WHAT THE EXERCISE ASKS: Your answer should be each line of the entries that contains the word "none", copied in full.

──────── EXTRACTED RECORDS

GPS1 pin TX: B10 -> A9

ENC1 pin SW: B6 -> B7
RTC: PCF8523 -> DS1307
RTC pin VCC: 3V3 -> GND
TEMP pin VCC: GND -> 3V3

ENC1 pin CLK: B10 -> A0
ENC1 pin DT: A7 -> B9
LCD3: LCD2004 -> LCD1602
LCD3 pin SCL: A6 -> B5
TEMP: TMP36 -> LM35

────────────────
──────── EXTRACTED RECORDS

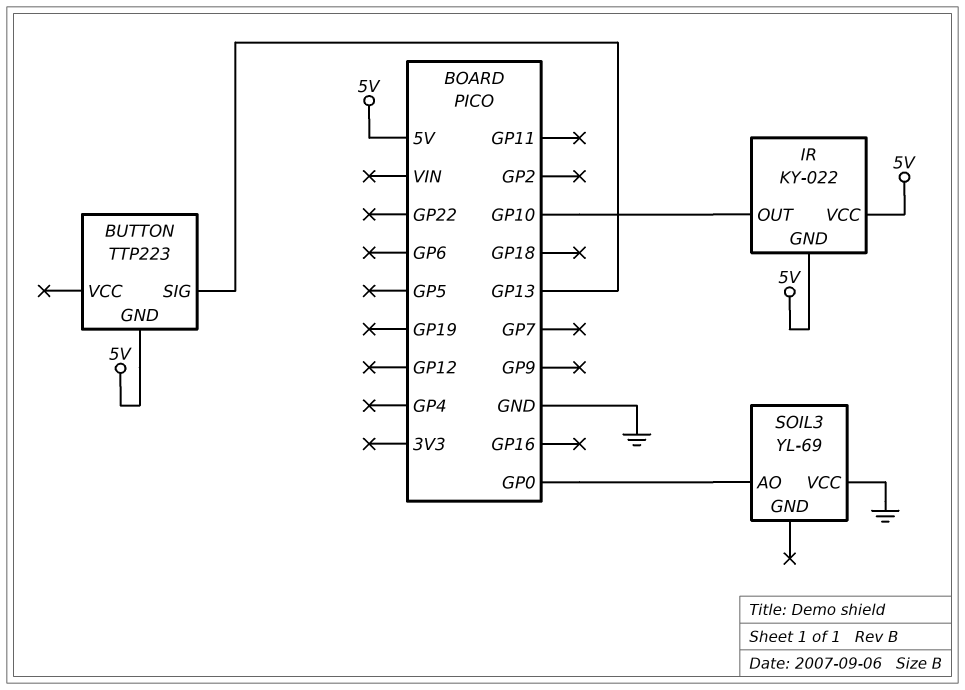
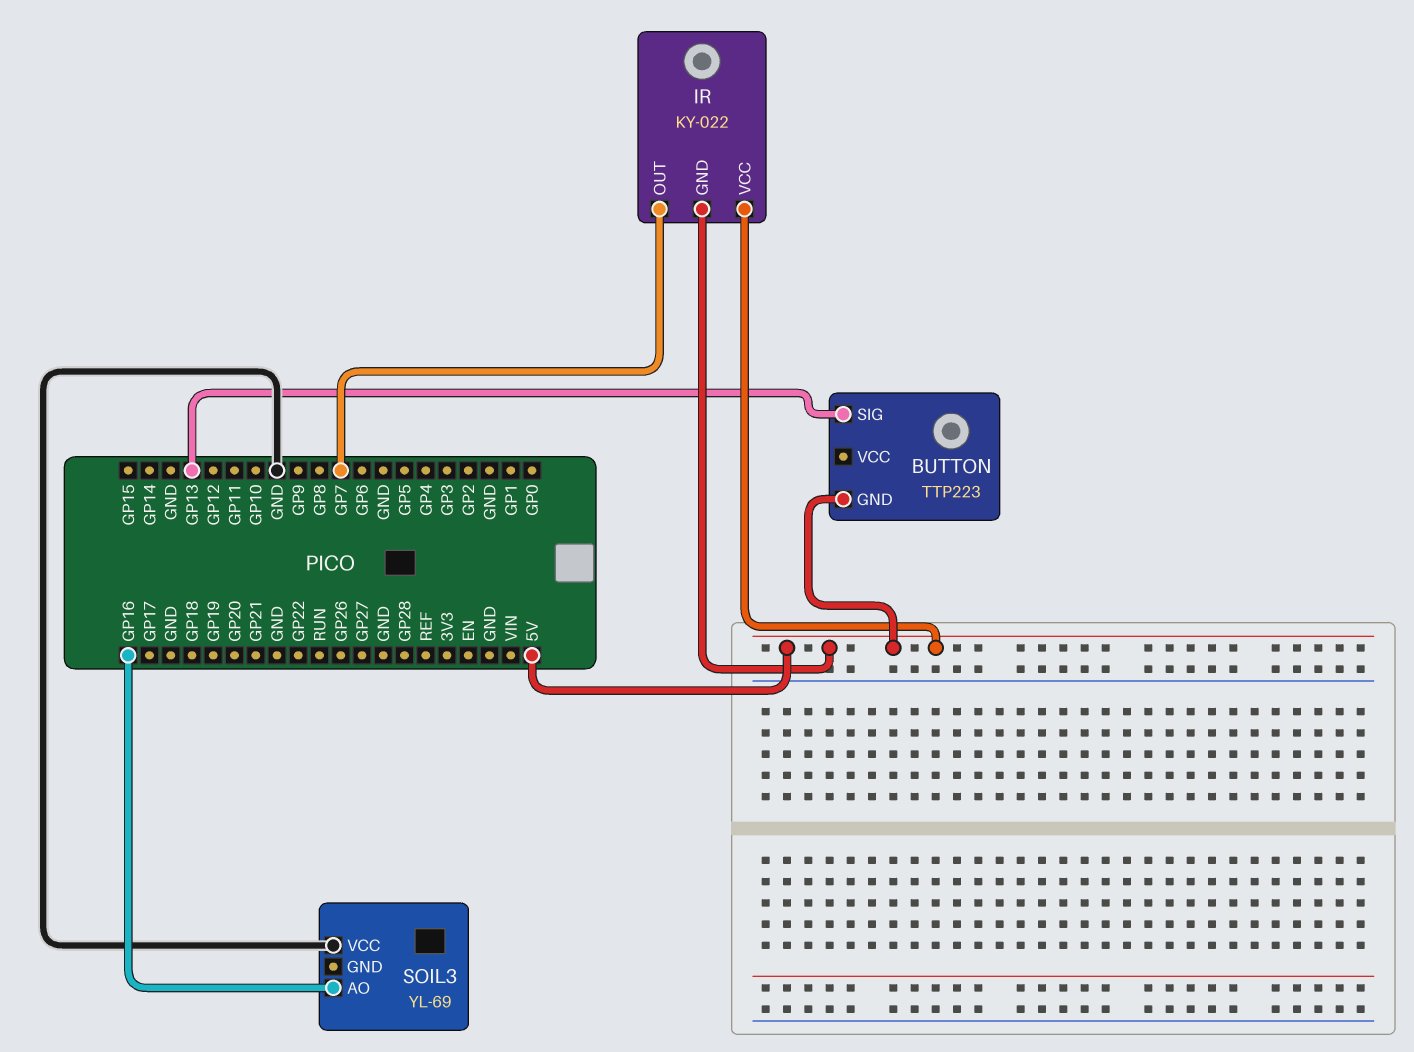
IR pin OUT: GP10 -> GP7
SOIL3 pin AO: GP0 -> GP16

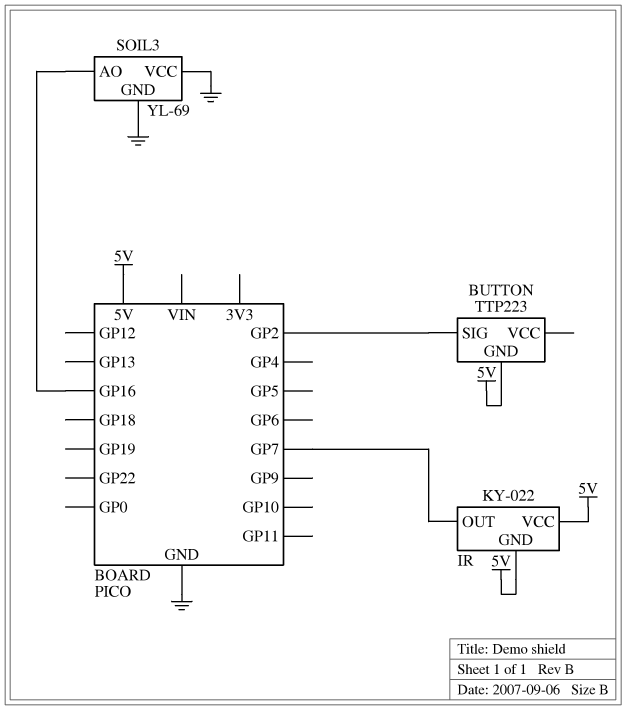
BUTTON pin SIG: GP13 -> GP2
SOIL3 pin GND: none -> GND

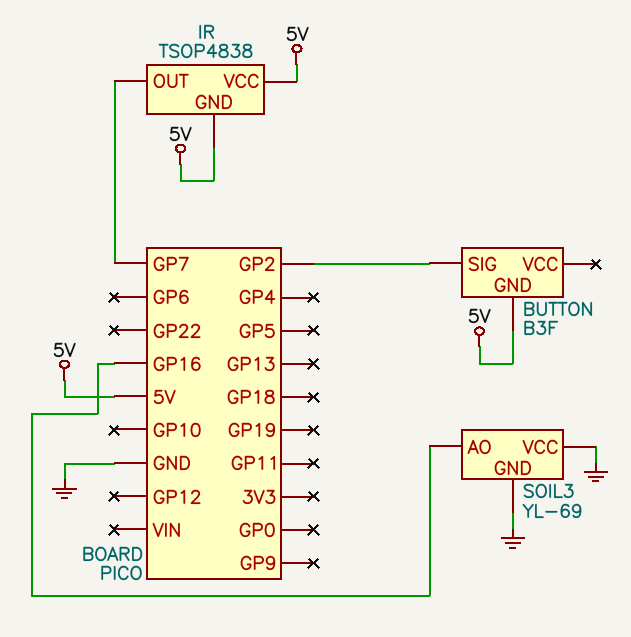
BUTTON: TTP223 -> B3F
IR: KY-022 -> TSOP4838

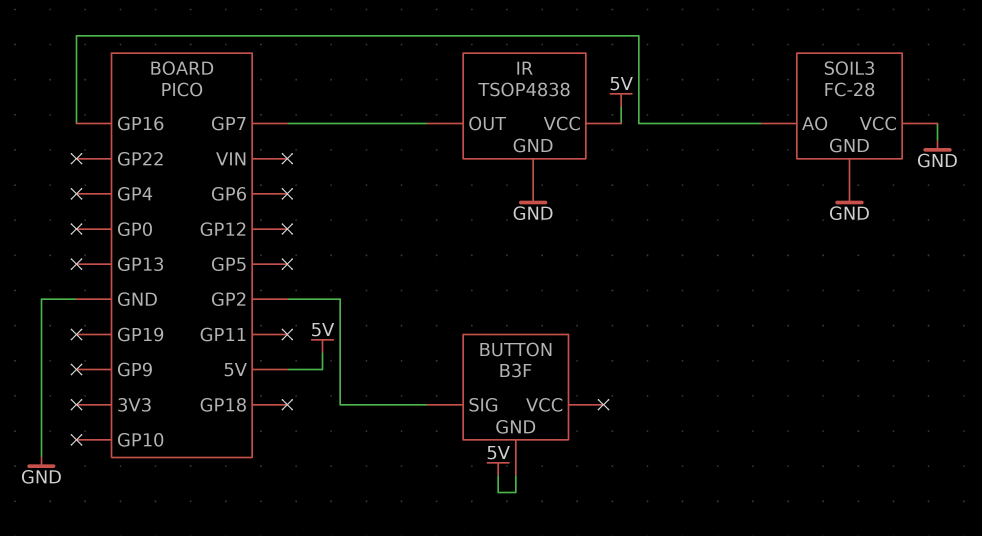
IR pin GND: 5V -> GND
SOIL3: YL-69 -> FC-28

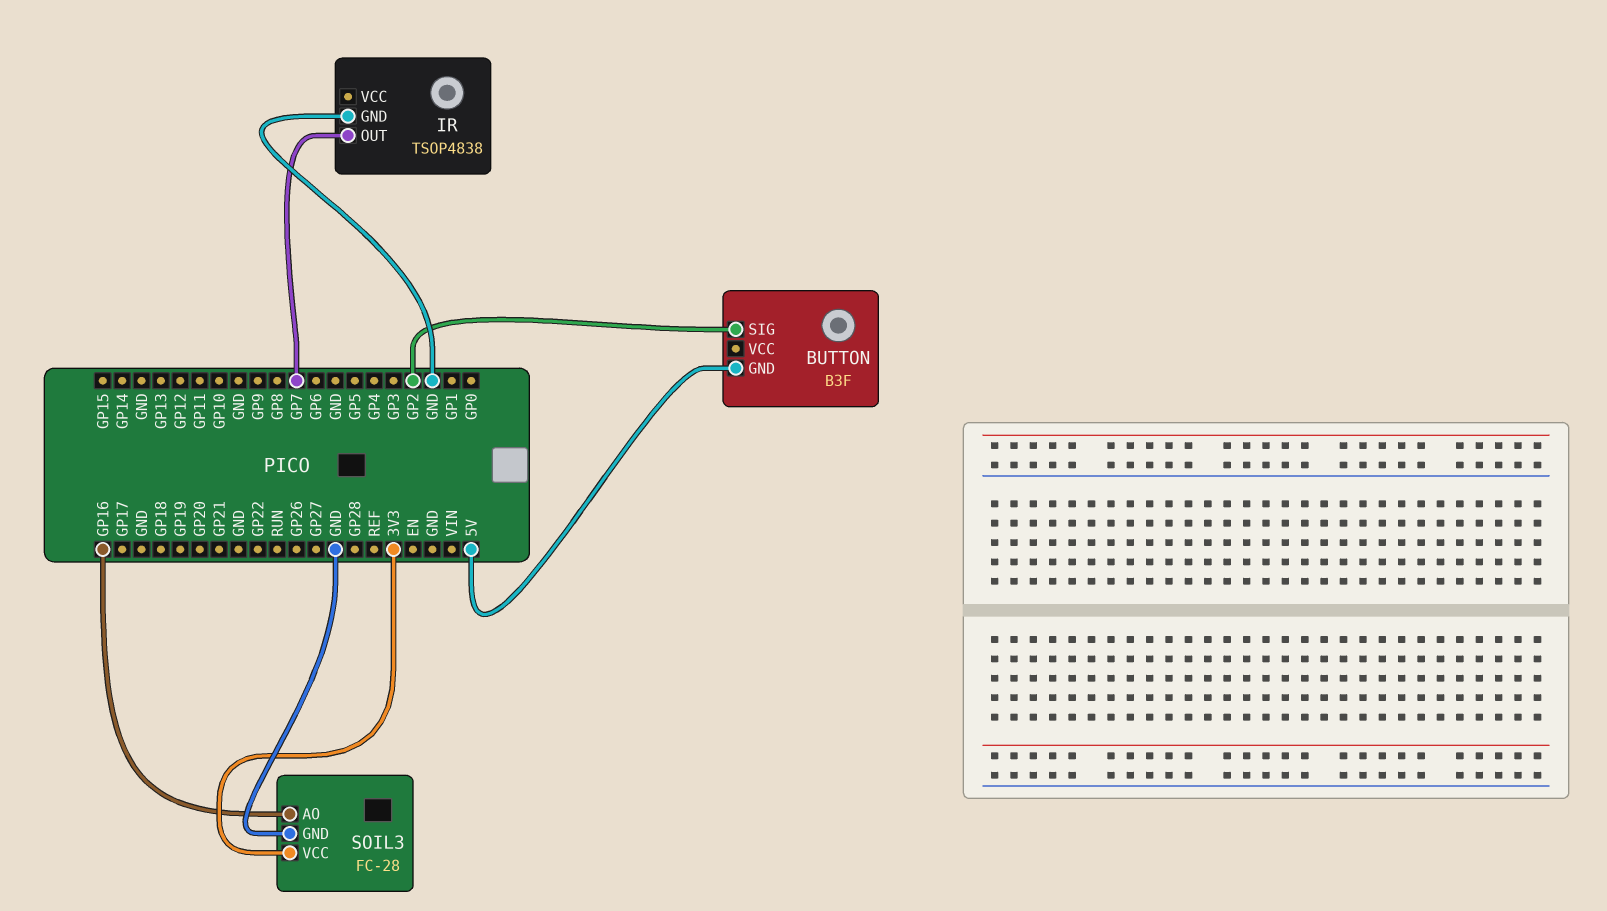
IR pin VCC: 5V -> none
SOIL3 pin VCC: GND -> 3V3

────────────────

YOUR RESPONSE:
SOIL3 pin GND: none -> GND
IR pin VCC: 5V -> none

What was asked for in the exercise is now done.